Your instructions >>
Below are records; report the number of lines among them that include the word "turquoise", and nothing further.

** Data for review follows **

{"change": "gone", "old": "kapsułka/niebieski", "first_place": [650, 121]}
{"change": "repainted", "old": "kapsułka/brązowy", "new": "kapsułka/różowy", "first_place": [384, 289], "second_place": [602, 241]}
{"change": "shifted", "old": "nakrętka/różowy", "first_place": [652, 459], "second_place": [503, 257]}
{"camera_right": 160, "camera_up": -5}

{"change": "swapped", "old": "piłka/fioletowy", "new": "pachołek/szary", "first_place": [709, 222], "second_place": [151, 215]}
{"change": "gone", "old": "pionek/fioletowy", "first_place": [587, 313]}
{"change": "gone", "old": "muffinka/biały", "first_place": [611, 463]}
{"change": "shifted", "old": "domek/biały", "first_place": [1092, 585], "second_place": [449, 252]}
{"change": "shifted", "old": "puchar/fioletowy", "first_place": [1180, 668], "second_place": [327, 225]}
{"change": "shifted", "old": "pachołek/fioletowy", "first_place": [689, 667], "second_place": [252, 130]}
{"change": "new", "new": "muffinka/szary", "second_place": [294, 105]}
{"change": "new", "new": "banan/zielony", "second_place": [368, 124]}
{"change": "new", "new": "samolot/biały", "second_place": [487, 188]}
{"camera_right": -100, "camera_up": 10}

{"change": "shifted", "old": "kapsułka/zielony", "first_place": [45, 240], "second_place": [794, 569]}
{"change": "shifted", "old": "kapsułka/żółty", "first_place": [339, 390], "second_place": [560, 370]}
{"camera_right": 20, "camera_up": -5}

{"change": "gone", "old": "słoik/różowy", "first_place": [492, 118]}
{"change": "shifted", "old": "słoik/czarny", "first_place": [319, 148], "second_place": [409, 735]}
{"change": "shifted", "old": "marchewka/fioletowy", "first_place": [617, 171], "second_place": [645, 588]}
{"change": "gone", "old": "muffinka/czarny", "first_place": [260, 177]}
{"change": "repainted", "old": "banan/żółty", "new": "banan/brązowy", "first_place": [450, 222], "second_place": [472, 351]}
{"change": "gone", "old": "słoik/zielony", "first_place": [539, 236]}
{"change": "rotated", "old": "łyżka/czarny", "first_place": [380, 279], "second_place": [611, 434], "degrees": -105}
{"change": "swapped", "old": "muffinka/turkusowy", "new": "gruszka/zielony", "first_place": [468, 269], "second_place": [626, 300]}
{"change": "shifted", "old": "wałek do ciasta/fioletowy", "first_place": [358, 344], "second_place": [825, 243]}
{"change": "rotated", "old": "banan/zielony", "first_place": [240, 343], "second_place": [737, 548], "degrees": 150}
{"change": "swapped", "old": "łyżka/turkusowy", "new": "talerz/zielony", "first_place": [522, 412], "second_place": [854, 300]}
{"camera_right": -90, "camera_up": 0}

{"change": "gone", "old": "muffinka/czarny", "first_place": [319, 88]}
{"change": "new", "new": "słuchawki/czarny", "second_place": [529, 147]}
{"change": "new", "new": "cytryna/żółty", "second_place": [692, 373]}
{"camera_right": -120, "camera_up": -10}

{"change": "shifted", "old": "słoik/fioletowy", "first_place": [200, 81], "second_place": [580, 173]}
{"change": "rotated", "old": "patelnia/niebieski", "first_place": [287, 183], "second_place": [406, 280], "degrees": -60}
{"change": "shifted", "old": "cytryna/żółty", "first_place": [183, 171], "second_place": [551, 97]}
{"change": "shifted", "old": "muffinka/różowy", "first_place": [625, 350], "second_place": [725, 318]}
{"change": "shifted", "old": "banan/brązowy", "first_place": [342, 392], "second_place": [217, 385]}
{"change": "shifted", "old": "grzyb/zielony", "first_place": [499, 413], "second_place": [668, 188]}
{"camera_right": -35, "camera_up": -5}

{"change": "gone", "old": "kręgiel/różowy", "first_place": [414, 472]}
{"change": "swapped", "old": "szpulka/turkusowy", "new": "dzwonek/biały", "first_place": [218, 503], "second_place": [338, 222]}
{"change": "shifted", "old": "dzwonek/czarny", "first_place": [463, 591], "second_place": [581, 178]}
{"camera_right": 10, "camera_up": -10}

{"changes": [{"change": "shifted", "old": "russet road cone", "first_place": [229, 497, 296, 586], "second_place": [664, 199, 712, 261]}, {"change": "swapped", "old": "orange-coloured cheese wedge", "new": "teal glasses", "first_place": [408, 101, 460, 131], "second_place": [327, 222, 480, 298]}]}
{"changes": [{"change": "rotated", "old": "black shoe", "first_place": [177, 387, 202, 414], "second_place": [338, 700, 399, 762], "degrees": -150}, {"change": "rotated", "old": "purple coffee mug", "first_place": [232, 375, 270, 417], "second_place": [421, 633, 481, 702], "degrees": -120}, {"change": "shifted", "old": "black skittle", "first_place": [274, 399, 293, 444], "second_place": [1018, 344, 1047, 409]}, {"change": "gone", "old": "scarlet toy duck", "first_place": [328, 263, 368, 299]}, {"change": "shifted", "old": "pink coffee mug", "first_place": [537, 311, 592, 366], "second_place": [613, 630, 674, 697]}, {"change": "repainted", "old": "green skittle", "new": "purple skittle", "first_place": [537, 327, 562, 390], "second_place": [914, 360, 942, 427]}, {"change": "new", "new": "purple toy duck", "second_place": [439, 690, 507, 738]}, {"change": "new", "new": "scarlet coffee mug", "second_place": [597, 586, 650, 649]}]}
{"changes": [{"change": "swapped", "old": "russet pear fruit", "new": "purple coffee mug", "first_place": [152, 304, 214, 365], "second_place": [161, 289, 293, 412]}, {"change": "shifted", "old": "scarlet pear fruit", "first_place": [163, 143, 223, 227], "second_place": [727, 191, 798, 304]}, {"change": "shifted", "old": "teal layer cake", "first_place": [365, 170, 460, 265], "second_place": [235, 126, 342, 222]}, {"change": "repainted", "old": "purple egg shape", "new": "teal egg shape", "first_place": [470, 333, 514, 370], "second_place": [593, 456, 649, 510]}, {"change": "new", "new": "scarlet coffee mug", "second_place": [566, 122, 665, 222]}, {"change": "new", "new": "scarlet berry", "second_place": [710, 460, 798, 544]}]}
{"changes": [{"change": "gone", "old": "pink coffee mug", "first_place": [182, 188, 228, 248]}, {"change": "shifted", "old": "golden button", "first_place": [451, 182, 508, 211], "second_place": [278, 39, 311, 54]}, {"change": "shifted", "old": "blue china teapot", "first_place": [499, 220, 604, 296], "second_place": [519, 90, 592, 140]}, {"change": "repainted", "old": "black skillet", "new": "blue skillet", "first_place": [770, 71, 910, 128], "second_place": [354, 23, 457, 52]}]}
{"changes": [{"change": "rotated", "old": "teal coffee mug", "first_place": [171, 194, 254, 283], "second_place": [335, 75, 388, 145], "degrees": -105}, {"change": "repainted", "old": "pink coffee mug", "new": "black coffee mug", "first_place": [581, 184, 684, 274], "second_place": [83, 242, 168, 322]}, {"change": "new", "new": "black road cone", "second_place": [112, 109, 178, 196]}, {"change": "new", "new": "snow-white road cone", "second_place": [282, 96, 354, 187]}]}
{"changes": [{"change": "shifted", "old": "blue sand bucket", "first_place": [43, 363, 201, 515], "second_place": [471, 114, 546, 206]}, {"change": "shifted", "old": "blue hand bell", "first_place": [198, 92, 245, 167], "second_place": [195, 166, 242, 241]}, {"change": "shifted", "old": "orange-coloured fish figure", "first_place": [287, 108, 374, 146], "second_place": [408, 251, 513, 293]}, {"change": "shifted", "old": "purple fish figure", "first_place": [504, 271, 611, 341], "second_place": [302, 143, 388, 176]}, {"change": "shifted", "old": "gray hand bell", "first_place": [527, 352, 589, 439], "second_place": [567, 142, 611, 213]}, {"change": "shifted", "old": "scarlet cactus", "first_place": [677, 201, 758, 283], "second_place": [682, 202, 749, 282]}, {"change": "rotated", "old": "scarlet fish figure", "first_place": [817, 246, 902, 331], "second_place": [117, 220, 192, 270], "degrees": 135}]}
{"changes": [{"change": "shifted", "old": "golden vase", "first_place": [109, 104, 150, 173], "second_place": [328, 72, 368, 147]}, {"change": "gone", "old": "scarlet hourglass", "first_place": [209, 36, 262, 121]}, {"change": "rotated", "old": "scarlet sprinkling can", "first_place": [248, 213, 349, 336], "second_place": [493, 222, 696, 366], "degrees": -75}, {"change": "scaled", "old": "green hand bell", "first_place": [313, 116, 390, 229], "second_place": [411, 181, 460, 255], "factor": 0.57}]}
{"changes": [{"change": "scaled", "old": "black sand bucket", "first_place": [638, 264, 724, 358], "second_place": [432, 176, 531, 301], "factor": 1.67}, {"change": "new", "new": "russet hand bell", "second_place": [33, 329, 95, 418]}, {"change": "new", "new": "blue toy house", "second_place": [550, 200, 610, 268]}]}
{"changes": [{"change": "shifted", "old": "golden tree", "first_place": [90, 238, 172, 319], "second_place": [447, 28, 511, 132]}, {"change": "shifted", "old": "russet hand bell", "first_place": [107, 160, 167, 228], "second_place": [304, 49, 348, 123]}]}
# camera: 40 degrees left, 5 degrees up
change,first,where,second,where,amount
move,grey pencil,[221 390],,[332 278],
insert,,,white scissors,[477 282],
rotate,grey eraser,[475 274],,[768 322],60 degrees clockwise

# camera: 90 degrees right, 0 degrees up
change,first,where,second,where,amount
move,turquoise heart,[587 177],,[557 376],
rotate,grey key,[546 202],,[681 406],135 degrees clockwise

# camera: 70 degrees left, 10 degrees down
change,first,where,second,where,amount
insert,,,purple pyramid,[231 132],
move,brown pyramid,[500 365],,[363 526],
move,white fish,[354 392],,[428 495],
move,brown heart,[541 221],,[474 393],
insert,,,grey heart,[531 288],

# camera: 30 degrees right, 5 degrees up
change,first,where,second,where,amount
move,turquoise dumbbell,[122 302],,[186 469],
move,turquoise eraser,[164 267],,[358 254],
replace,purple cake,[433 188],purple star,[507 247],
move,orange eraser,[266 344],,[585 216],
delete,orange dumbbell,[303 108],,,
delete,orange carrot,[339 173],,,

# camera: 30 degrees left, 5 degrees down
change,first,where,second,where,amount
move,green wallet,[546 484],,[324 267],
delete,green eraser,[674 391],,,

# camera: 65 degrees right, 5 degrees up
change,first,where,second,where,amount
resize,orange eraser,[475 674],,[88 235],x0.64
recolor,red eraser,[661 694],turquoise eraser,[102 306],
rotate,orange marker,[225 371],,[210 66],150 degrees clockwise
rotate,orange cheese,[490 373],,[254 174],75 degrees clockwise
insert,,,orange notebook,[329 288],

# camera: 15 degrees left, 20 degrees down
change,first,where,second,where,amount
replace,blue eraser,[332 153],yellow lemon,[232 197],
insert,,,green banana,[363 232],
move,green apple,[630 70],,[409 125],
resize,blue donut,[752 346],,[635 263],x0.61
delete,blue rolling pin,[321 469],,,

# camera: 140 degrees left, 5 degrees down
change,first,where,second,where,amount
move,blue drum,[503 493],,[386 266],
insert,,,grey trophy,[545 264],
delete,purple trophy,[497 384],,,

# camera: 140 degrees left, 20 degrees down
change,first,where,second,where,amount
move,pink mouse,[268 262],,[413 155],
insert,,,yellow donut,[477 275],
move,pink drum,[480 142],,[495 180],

** End of Data for review **

Result for this exercise >>
4